*** GIVEN INFORMATION ***

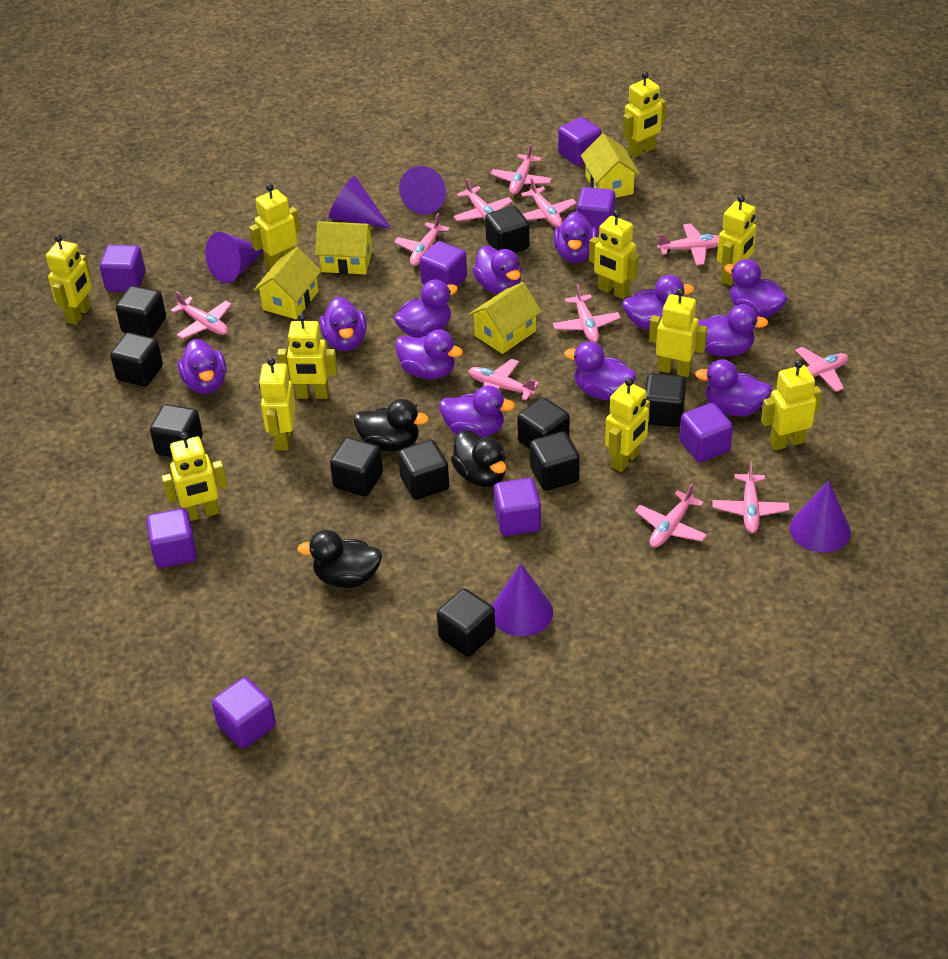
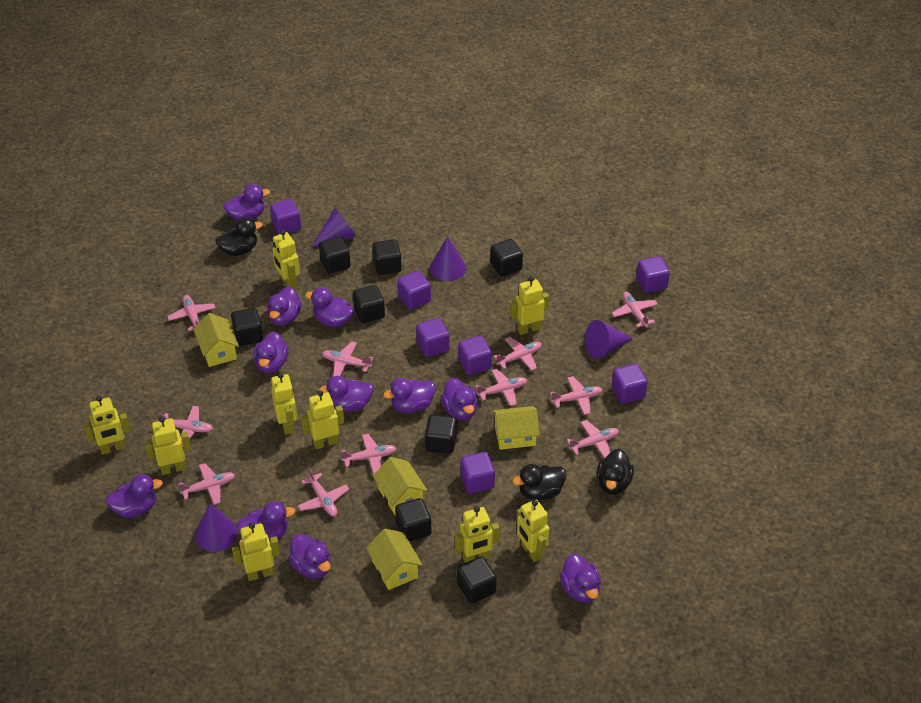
black cube: 10 -> 8
purple cone: 5 -> 4
purple cube: 8 -> 7
purple duck: 12 -> 11
yellow robot: 11 -> 9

*** End of GIVEN INFORMATION ***

* [WORK TO BE COMPLETED]: Lines above holding "purple": give their count, nothing more.

* [TASK SOLUTION]: 3